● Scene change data
************
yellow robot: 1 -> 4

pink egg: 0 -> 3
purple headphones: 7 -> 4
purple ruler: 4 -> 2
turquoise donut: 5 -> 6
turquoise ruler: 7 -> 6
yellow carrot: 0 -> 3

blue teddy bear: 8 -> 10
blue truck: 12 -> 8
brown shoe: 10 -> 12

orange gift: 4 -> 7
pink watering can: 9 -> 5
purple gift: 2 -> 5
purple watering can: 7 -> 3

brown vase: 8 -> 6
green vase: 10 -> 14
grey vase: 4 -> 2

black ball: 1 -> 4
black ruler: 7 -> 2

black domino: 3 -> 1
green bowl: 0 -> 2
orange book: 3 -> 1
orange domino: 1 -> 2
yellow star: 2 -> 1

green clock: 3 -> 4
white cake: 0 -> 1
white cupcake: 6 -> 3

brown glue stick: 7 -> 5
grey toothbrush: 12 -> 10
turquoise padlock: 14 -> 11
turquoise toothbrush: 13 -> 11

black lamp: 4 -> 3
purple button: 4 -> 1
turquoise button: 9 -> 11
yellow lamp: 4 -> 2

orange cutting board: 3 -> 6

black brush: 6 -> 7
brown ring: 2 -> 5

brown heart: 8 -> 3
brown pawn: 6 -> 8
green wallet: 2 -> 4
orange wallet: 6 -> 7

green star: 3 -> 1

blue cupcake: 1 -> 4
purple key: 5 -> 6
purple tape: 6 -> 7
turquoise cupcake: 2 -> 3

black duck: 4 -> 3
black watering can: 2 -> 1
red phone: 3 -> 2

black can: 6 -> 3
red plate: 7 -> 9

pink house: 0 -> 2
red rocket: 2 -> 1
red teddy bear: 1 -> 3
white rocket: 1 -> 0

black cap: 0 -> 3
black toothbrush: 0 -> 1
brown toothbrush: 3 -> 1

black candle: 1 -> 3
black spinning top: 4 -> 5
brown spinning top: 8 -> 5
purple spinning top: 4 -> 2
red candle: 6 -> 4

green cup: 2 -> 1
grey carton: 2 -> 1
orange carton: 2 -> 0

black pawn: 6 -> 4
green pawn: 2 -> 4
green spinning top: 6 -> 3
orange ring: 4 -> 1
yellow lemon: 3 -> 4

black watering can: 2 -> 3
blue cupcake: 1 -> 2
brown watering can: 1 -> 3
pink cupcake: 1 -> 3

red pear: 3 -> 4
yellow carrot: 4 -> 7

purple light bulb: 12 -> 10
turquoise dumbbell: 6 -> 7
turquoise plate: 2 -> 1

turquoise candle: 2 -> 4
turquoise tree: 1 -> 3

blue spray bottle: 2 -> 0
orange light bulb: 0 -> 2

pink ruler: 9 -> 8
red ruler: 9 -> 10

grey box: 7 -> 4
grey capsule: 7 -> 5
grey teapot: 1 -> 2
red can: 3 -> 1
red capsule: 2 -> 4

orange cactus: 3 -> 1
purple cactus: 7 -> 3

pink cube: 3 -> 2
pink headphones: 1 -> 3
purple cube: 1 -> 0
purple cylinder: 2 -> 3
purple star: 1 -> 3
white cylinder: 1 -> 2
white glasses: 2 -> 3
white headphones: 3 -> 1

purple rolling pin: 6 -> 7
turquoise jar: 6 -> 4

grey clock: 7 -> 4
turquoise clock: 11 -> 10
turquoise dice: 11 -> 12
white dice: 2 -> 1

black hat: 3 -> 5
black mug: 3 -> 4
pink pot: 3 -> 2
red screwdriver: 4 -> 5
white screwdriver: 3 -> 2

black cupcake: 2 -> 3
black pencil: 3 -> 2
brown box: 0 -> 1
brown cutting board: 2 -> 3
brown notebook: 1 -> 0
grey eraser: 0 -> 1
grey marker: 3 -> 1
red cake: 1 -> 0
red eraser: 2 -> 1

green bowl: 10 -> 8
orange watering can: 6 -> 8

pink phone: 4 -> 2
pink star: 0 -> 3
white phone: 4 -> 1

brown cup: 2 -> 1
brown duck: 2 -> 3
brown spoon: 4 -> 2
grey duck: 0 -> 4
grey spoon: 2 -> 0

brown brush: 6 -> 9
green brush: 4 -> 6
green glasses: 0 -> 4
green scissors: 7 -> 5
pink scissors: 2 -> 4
************
● Problem details
The lines to output run from the one containing "turquoise jar: 6 -> 4" through the last line of the records above; repeat them exactly and nothing more.

● Result below
turquoise jar: 6 -> 4

grey clock: 7 -> 4
turquoise clock: 11 -> 10
turquoise dice: 11 -> 12
white dice: 2 -> 1

black hat: 3 -> 5
black mug: 3 -> 4
pink pot: 3 -> 2
red screwdriver: 4 -> 5
white screwdriver: 3 -> 2

black cupcake: 2 -> 3
black pencil: 3 -> 2
brown box: 0 -> 1
brown cutting board: 2 -> 3
brown notebook: 1 -> 0
grey eraser: 0 -> 1
grey marker: 3 -> 1
red cake: 1 -> 0
red eraser: 2 -> 1

green bowl: 10 -> 8
orange watering can: 6 -> 8

pink phone: 4 -> 2
pink star: 0 -> 3
white phone: 4 -> 1

brown cup: 2 -> 1
brown duck: 2 -> 3
brown spoon: 4 -> 2
grey duck: 0 -> 4
grey spoon: 2 -> 0

brown brush: 6 -> 9
green brush: 4 -> 6
green glasses: 0 -> 4
green scissors: 7 -> 5
pink scissors: 2 -> 4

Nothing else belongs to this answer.